What is needed: Each line of the listing, apart from the pictures, is to be printed exactly.

Available data:
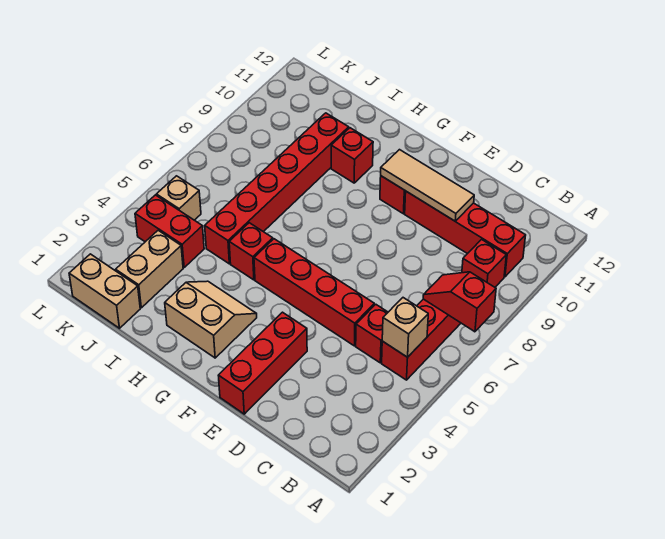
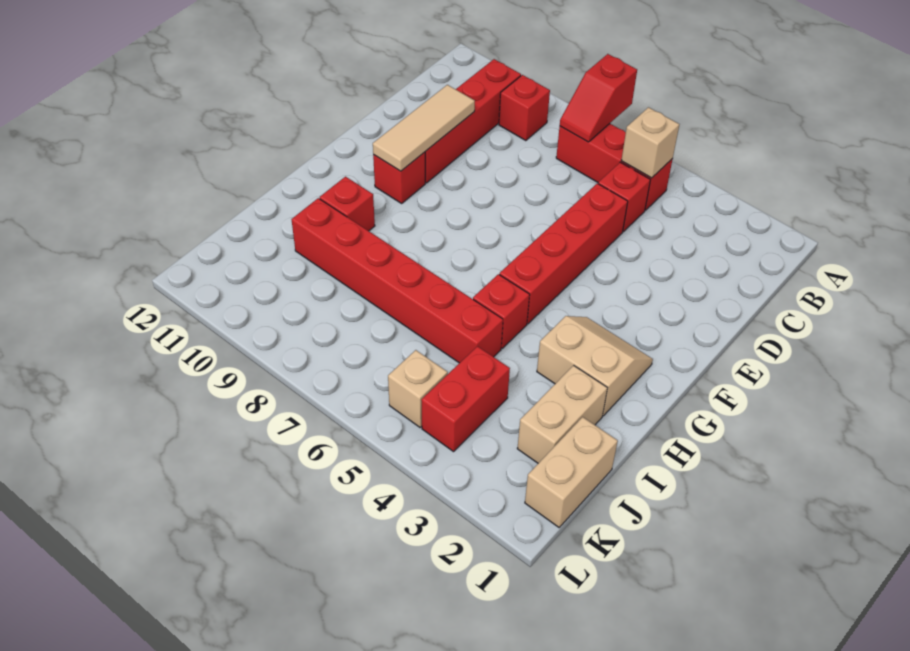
red brick E1:E3 level 1 -> none
tan slope G2:H3 level 1 top 2 -> tan slope G2:H3 level 1 top H
tan brick J2:J3 level 1 -> tan brick I2:J2 level 1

Written response:
red brick E1:E3 level 1 -> none
tan slope G2:H3 level 1 top 2 -> tan slope G2:H3 level 1 top H
tan brick J2:J3 level 1 -> tan brick I2:J2 level 1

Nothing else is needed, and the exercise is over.